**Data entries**
===
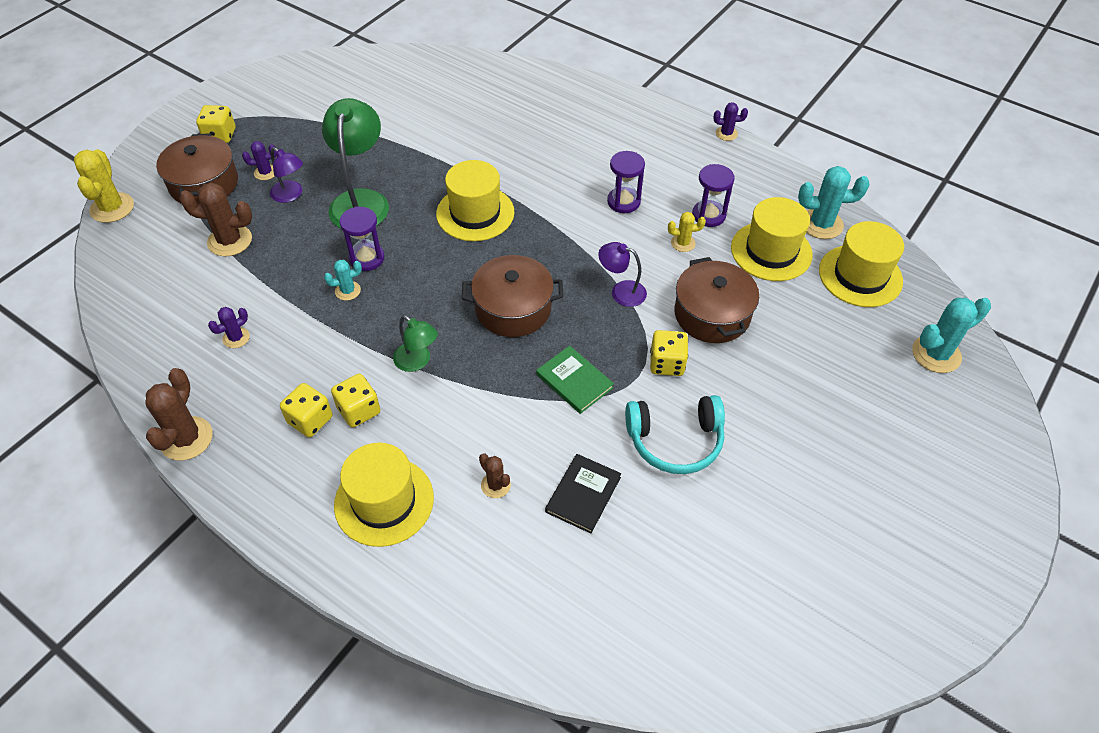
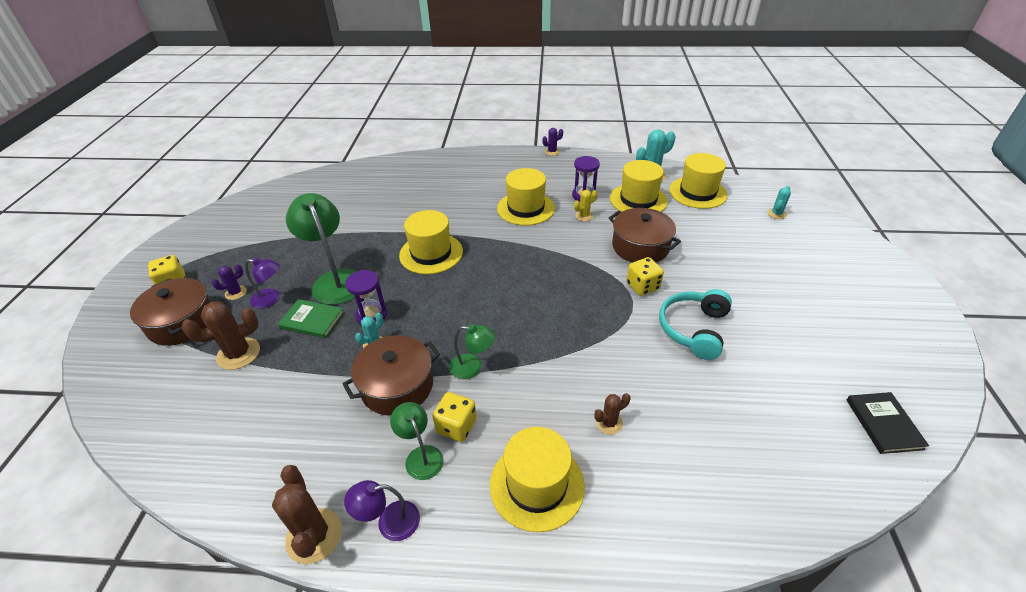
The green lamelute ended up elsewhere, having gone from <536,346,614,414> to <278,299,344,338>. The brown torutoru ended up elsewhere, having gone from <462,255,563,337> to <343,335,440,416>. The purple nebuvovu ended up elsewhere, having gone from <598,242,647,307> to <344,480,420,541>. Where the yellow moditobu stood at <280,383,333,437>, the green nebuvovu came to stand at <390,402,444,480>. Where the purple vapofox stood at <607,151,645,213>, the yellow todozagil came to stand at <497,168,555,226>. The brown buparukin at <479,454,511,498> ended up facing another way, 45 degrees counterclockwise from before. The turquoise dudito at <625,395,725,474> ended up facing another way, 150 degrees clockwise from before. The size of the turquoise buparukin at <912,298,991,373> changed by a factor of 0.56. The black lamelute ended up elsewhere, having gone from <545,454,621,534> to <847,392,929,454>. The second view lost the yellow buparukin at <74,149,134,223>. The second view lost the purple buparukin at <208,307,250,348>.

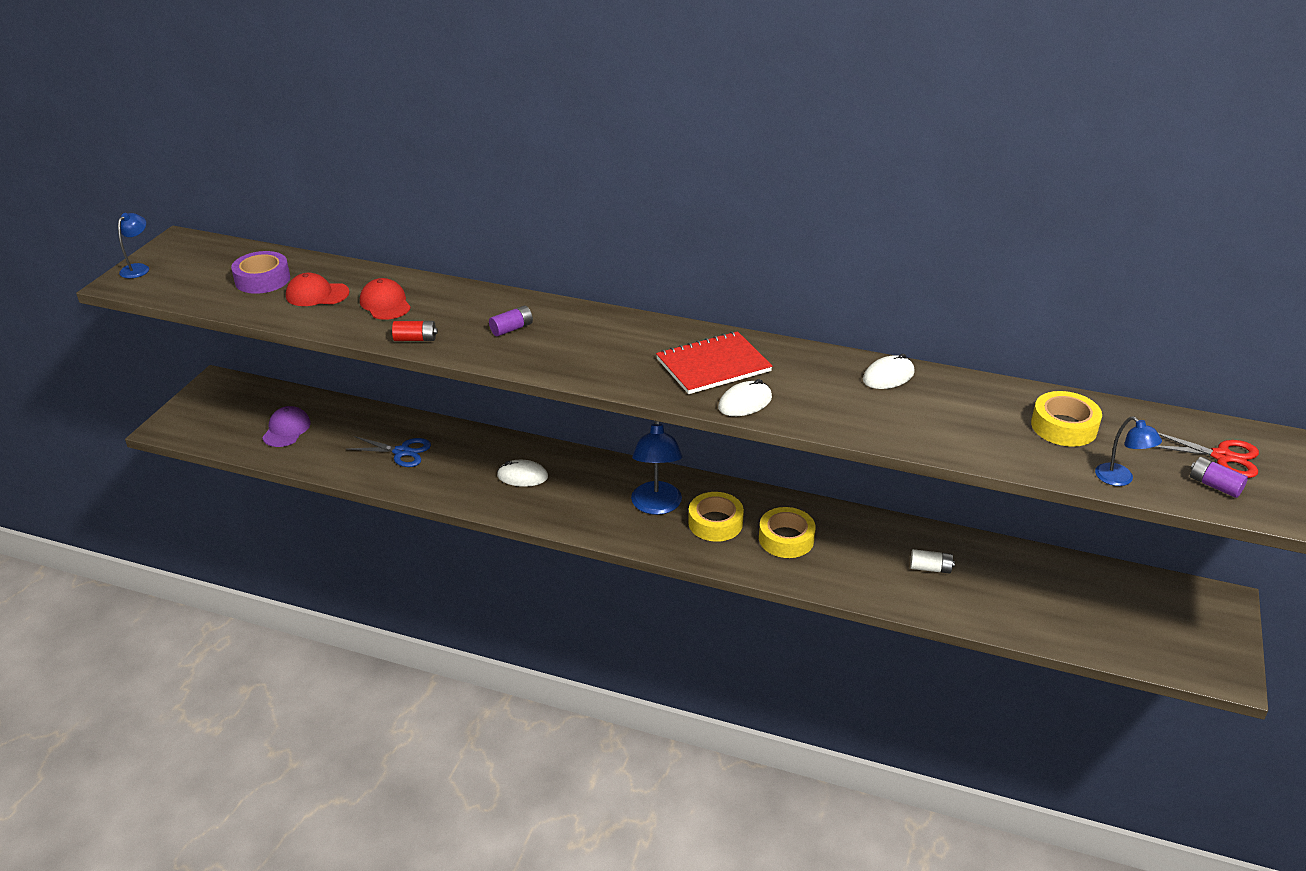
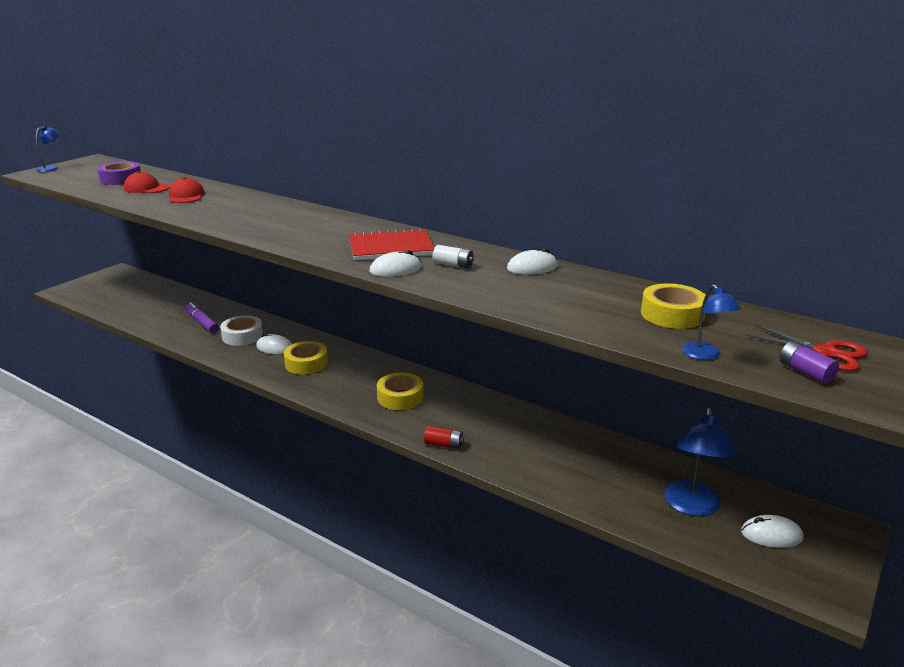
Where the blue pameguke stood at <346,436,431,467>, the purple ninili came to stand at <186,302,219,333>. The second view gained the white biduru at <220,316,263,346>. The yellow biduru ended up elsewhere, having gone from <759,507,816,558> to <284,341,328,375>. The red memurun ended up elsewhere, having gone from <392,321,438,341> to <424,426,464,449>. The white memurun ended up elsewhere, having gone from <910,549,955,574> to <433,245,474,269>. The blue nebuvovu ended up elsewhere, having gone from <631,421,683,515> to <664,408,735,516>. The second view gained the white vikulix at <741,515,804,548>. The second view lost the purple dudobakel at <262,406,311,447>. The second view lost the purple memurun at <489,305,533,336>.

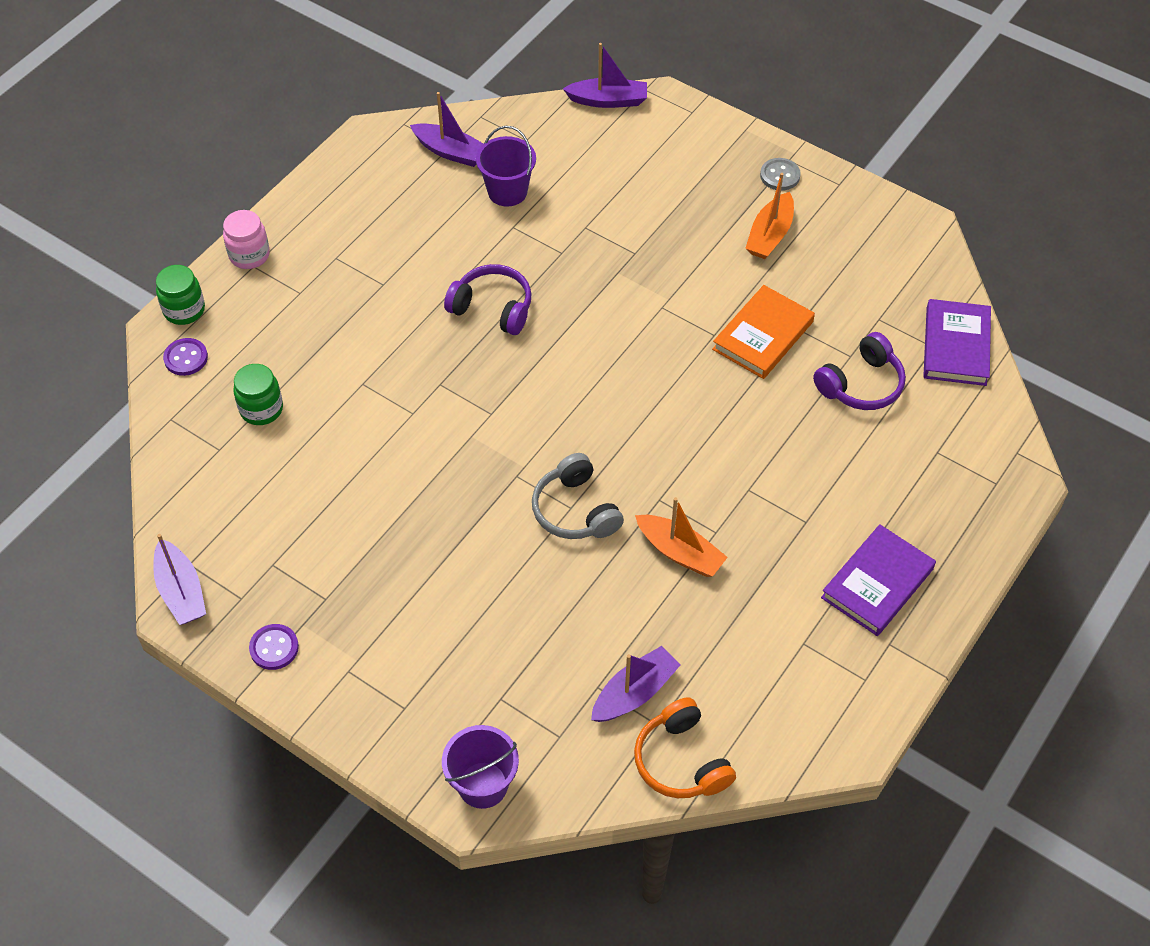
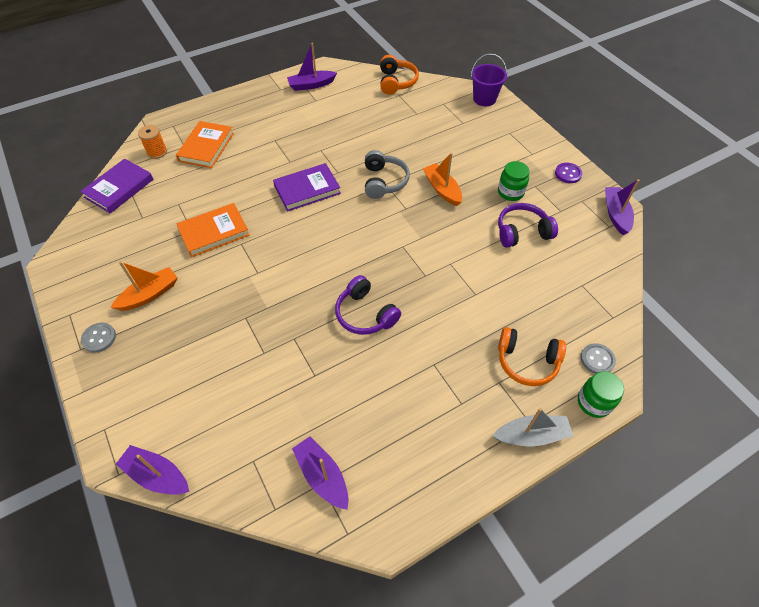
The second view gained the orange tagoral at <138,125,167,159>. The second view gained the orange lamelute at <176,121,234,168>. The purple lamelute ended up elsewhere, having gone from <821,524,936,636> to <273,163,341,211>. The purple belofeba ended up elsewhere, having gone from <591,646,681,722> to <287,43,337,91>. The orange belofeba ended up elsewhere, having gone from <635,497,728,577> to <423,153,462,206>. Where the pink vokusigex stood at <223,210,270,269>, the grey belofeba came to stand at <493,408,573,446>. The green vokusigex ended up elsewhere, having gone from <233,364,283,425> to <498,161,529,201>. The purple dudito ended up elsewhere, having gone from <813,332,906,410> to <498,203,558,248>. The second view gained the orange dudito at <498,327,566,386>. What was the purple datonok at <163,338,208,376> turned into the grey datonok at <581,343,616,374>. The second view lost the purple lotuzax at <476,126,536,207>.

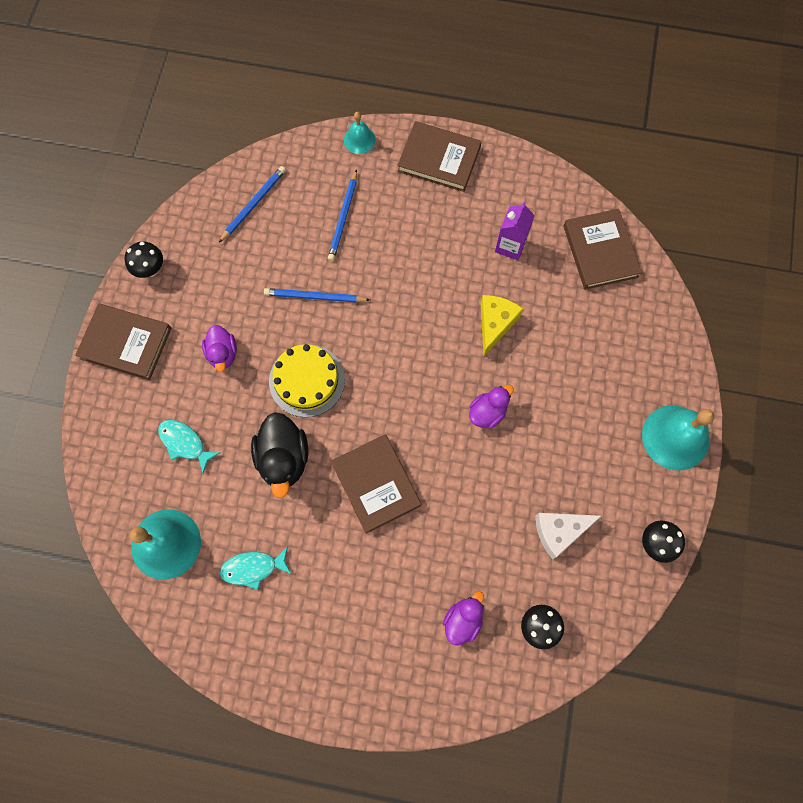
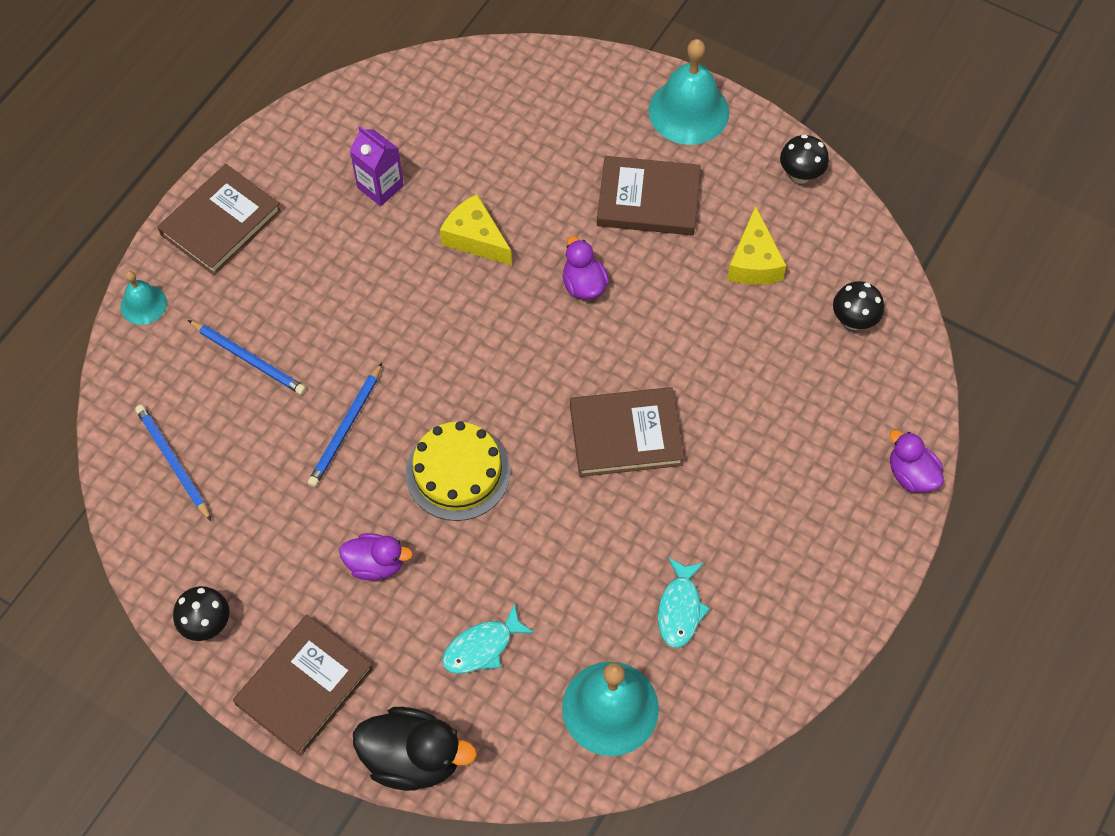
The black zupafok ended up elsewhere, having gone from <251,412,308,498> to <353,707,477,791>. The brown lamelute ended up elsewhere, having gone from <564,209,642,290> to <597,156,701,235>. What was the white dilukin at <535,513,601,559> turned into the yellow dilukin at <727,206,787,285>. The purple zupafok ended up elsewhere, having gone from <443,591,484,646> to <889,430,944,493>.

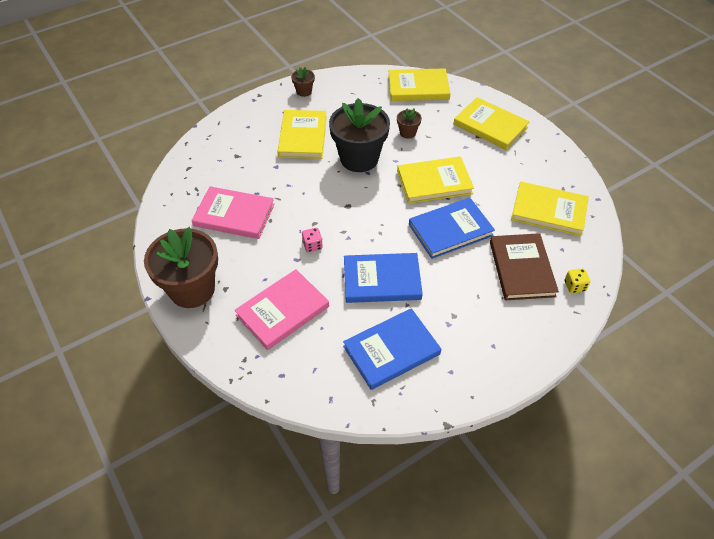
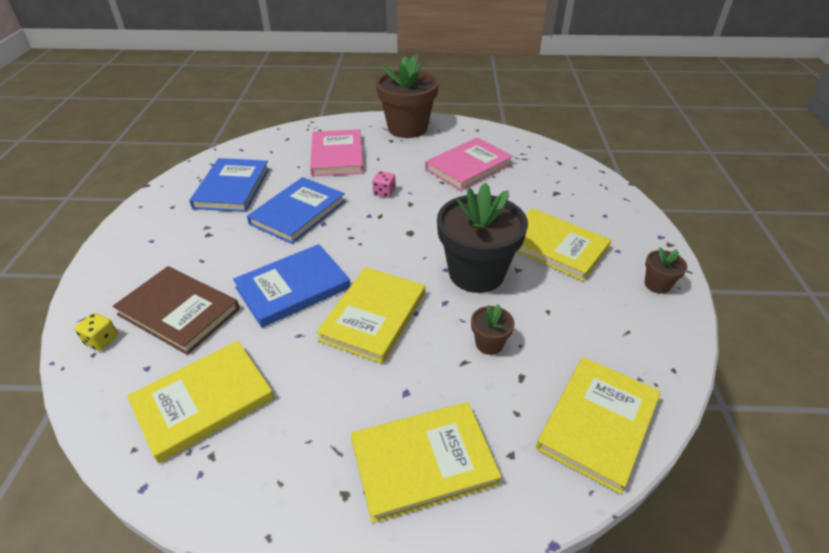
The blue lamelute at <409,198,495,259> ended up facing another way, 45 degrees clockwise from before.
===
**INSTRUCTIONS FOR THE TASK**
Write out the records above exactly as they appear, leaving out any pictures.

**PROBLEM SOLUTION**
The green lamelute ended up elsewhere, having gone from <536,346,614,414> to <278,299,344,338>. The brown torutoru ended up elsewhere, having gone from <462,255,563,337> to <343,335,440,416>. The purple nebuvovu ended up elsewhere, having gone from <598,242,647,307> to <344,480,420,541>. Where the yellow moditobu stood at <280,383,333,437>, the green nebuvovu came to stand at <390,402,444,480>. Where the purple vapofox stood at <607,151,645,213>, the yellow todozagil came to stand at <497,168,555,226>. The brown buparukin at <479,454,511,498> ended up facing another way, 45 degrees counterclockwise from before. The turquoise dudito at <625,395,725,474> ended up facing another way, 150 degrees clockwise from before. The size of the turquoise buparukin at <912,298,991,373> changed by a factor of 0.56. The black lamelute ended up elsewhere, having gone from <545,454,621,534> to <847,392,929,454>. The second view lost the yellow buparukin at <74,149,134,223>. The second view lost the purple buparukin at <208,307,250,348>.

Where the blue pameguke stood at <346,436,431,467>, the purple ninili came to stand at <186,302,219,333>. The second view gained the white biduru at <220,316,263,346>. The yellow biduru ended up elsewhere, having gone from <759,507,816,558> to <284,341,328,375>. The red memurun ended up elsewhere, having gone from <392,321,438,341> to <424,426,464,449>. The white memurun ended up elsewhere, having gone from <910,549,955,574> to <433,245,474,269>. The blue nebuvovu ended up elsewhere, having gone from <631,421,683,515> to <664,408,735,516>. The second view gained the white vikulix at <741,515,804,548>. The second view lost the purple dudobakel at <262,406,311,447>. The second view lost the purple memurun at <489,305,533,336>.

The second view gained the orange tagoral at <138,125,167,159>. The second view gained the orange lamelute at <176,121,234,168>. The purple lamelute ended up elsewhere, having gone from <821,524,936,636> to <273,163,341,211>. The purple belofeba ended up elsewhere, having gone from <591,646,681,722> to <287,43,337,91>. The orange belofeba ended up elsewhere, having gone from <635,497,728,577> to <423,153,462,206>. Where the pink vokusigex stood at <223,210,270,269>, the grey belofeba came to stand at <493,408,573,446>. The green vokusigex ended up elsewhere, having gone from <233,364,283,425> to <498,161,529,201>. The purple dudito ended up elsewhere, having gone from <813,332,906,410> to <498,203,558,248>. The second view gained the orange dudito at <498,327,566,386>. What was the purple datonok at <163,338,208,376> turned into the grey datonok at <581,343,616,374>. The second view lost the purple lotuzax at <476,126,536,207>.

The black zupafok ended up elsewhere, having gone from <251,412,308,498> to <353,707,477,791>. The brown lamelute ended up elsewhere, having gone from <564,209,642,290> to <597,156,701,235>. What was the white dilukin at <535,513,601,559> turned into the yellow dilukin at <727,206,787,285>. The purple zupafok ended up elsewhere, having gone from <443,591,484,646> to <889,430,944,493>.

The blue lamelute at <409,198,495,259> ended up facing another way, 45 degrees clockwise from before.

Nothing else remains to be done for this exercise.